▸ **What you have to do**: Which of the lines in the listing that follows hold "none"? Pull each one out.

▸ **Input for this task**:
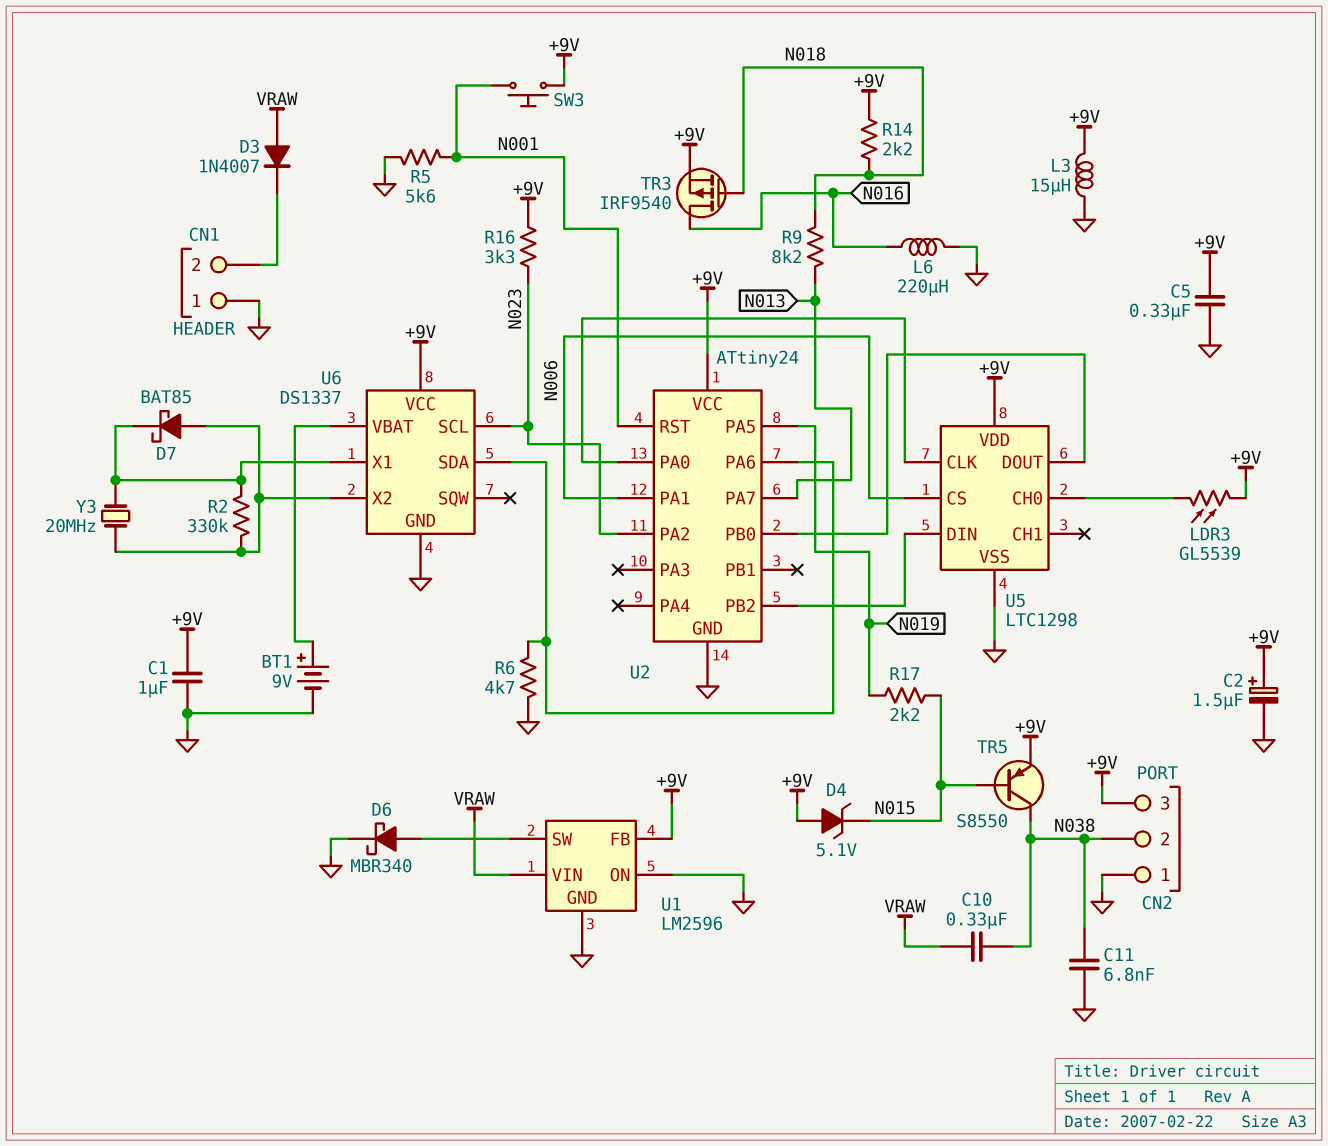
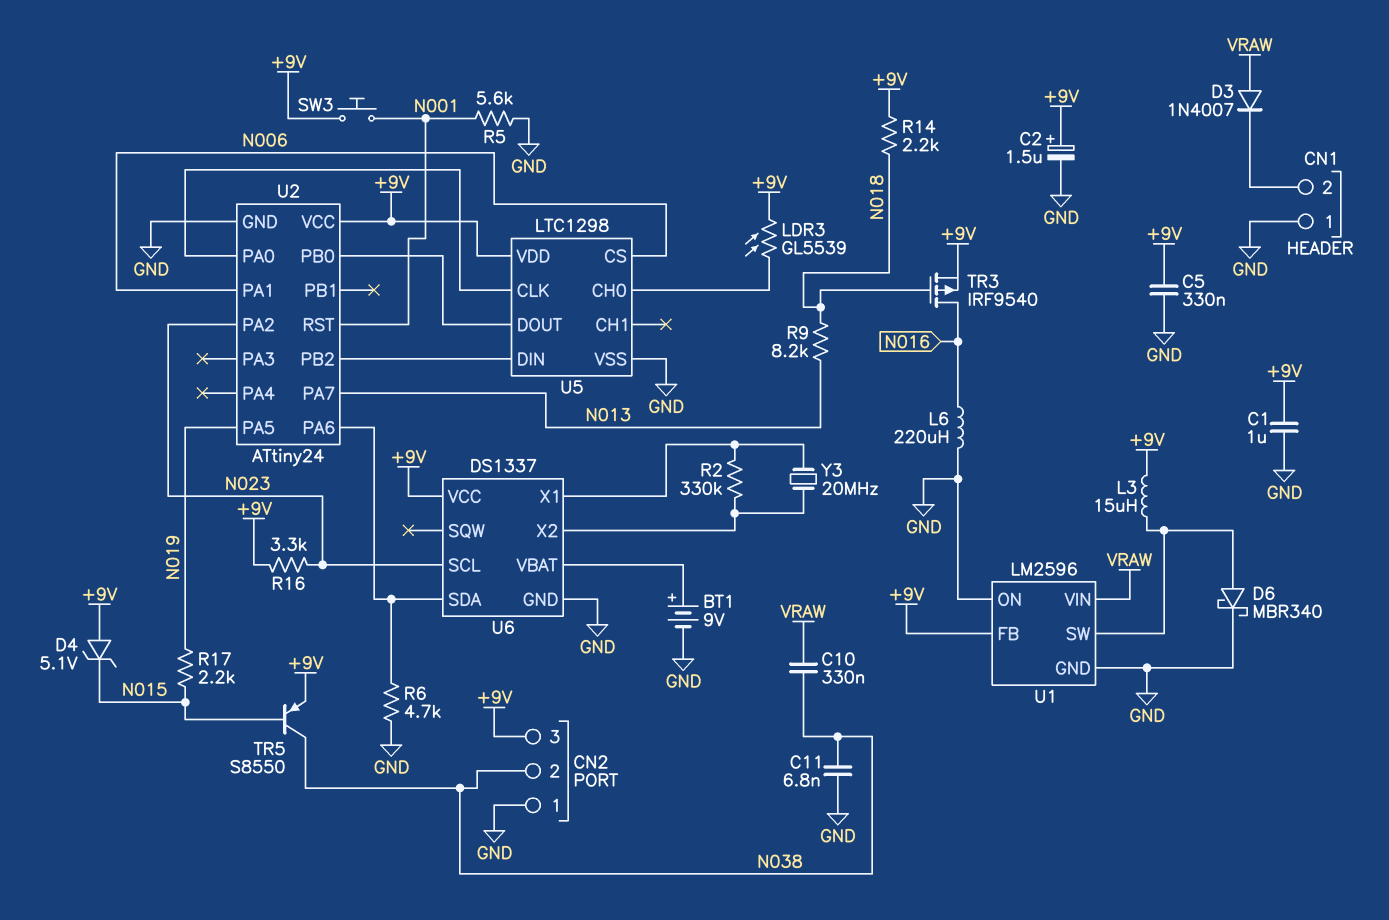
D7: schottky BAT85 (A U6/X2, K U6/X1) -> none
L3: 15uH (+9V, GND) -> 15uH (+9V, U1/SW)

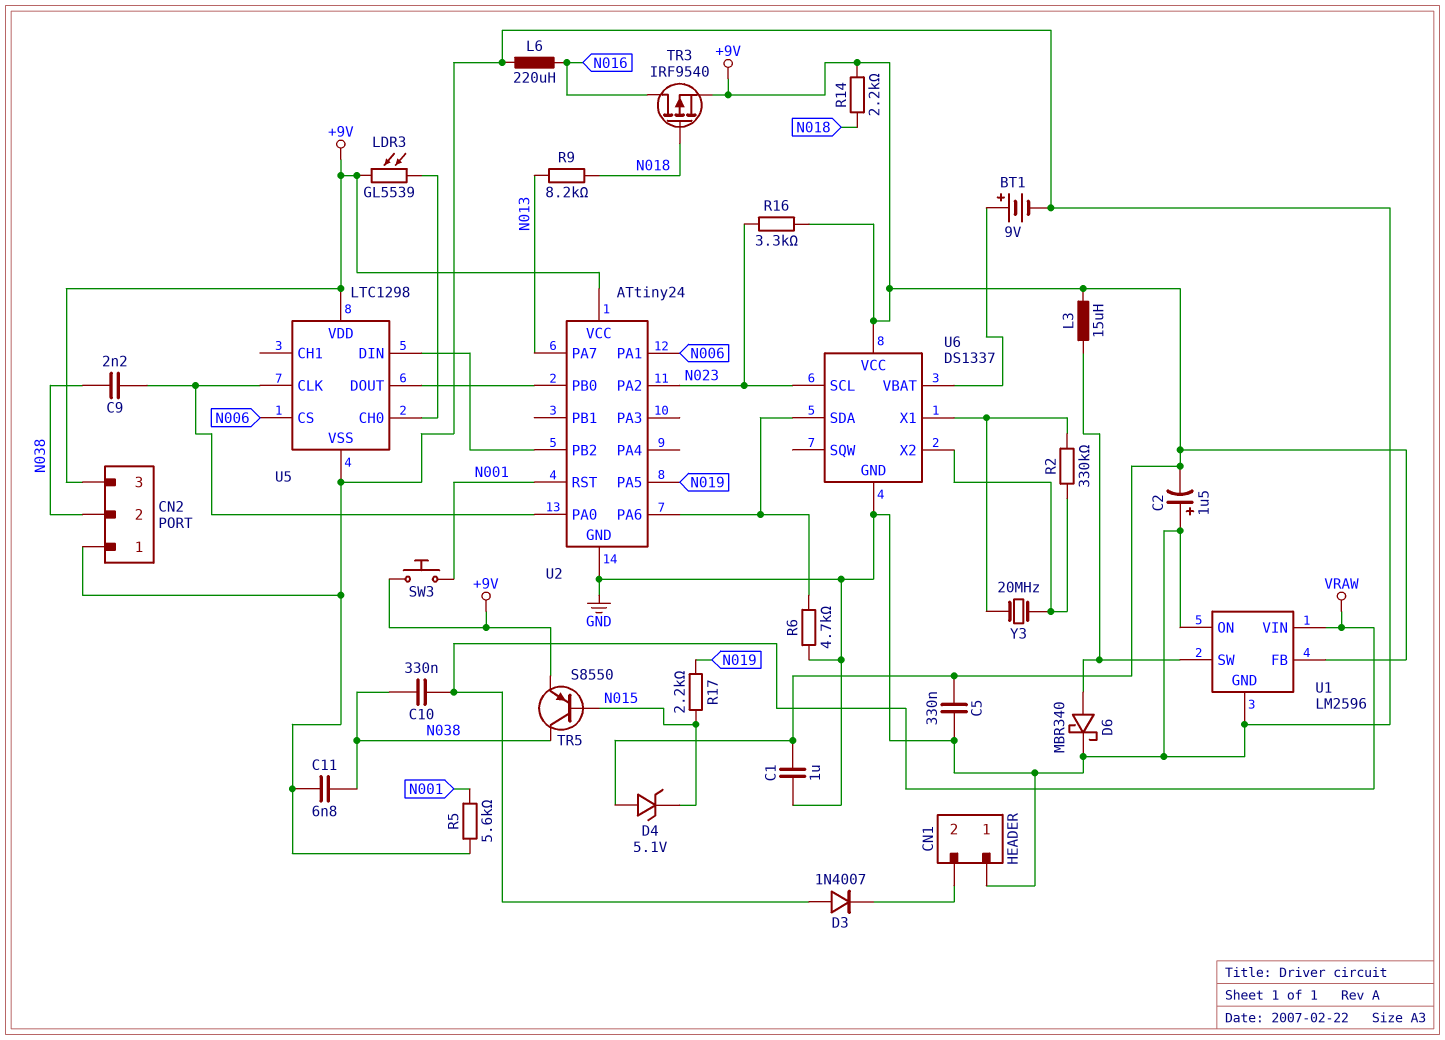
C2: 1.5uF (plus +9V, minus GND) -> 1.5uF (plus GND, minus +9V)
C9: none -> 2.2nF (N038, U2/PA0)

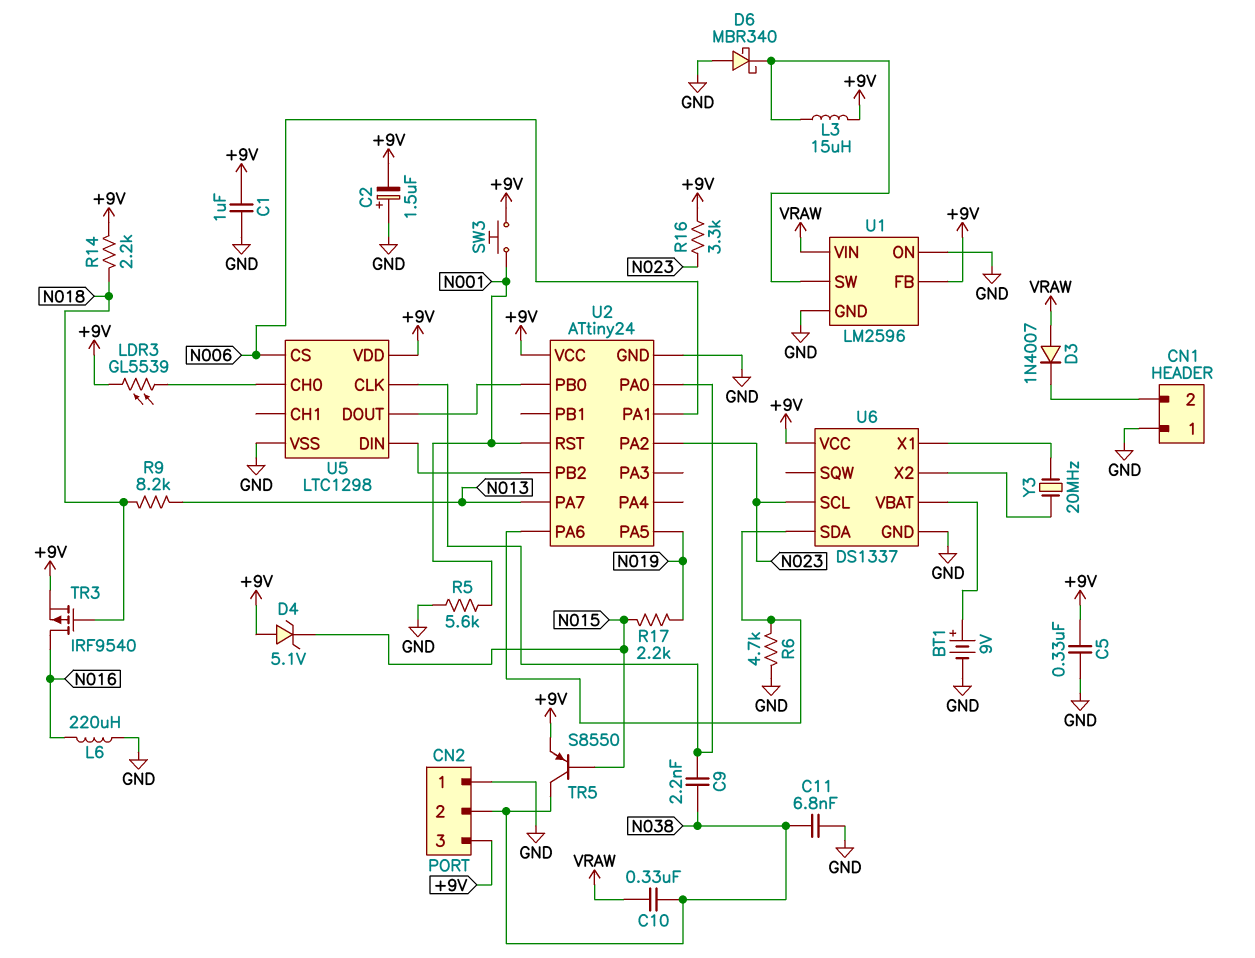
D6: schottky MBR340 (A U1/SW, K GND) -> schottky MBR340 (A GND, K U1/SW)
R2: 330k (U6/X1, U6/X2) -> none

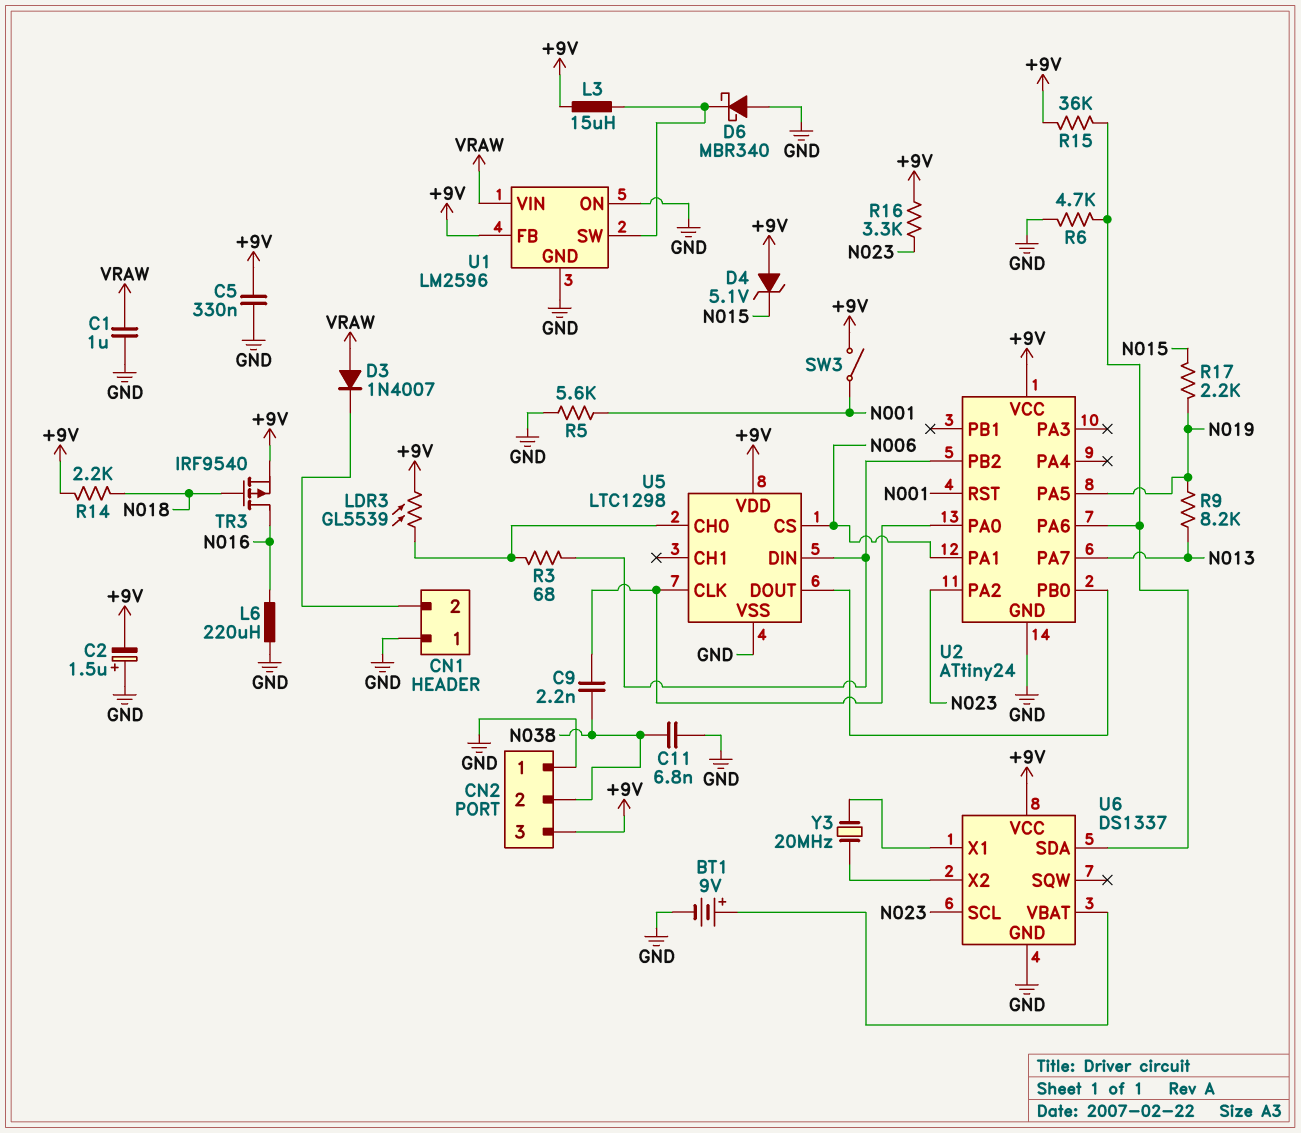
C1: 1uF (+9V, GND) -> 1uF (GND, VRAW)
C10: 330nF (N038, VRAW) -> none
R3: none -> 68 (U2/PB2, U5/CH0)
R9: 8.2k (N013, N018) -> 8.2k (N013, N019)
R15: none -> 36k (+9V, U2/PA6)
SW3: button (+9V, N001) -> switch (+9V, N001)
TR5: PNP S8550 (B N015, C N038, E +9V) -> none

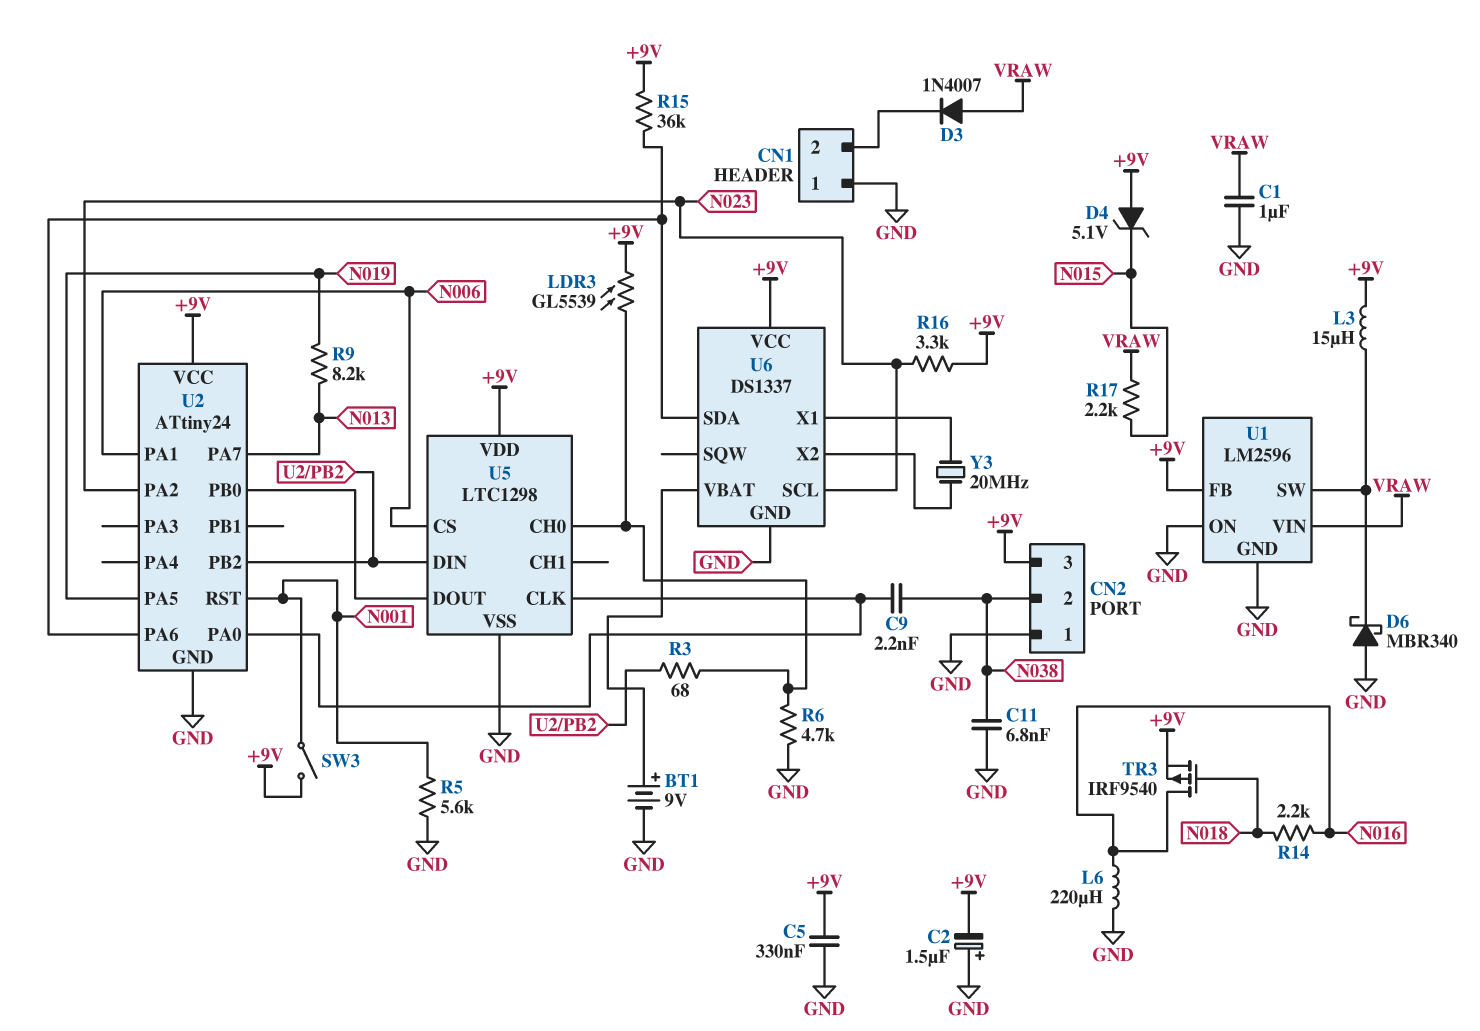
R6: 4.7k (GND, U2/PA6) -> 4.7k (GND, U5/CH0)
R14: 2.2k (+9V, N018) -> 2.2k (N016, N018)
R17: 2.2k (N015, N019) -> 2.2k (N015, VRAW)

▸ **Answer**:
D7: schottky BAT85 (A U6/X2, K U6/X1) -> none
C9: none -> 2.2nF (N038, U2/PA0)
R2: 330k (U6/X1, U6/X2) -> none
C10: 330nF (N038, VRAW) -> none
R3: none -> 68 (U2/PB2, U5/CH0)
R15: none -> 36k (+9V, U2/PA6)
TR5: PNP S8550 (B N015, C N038, E +9V) -> none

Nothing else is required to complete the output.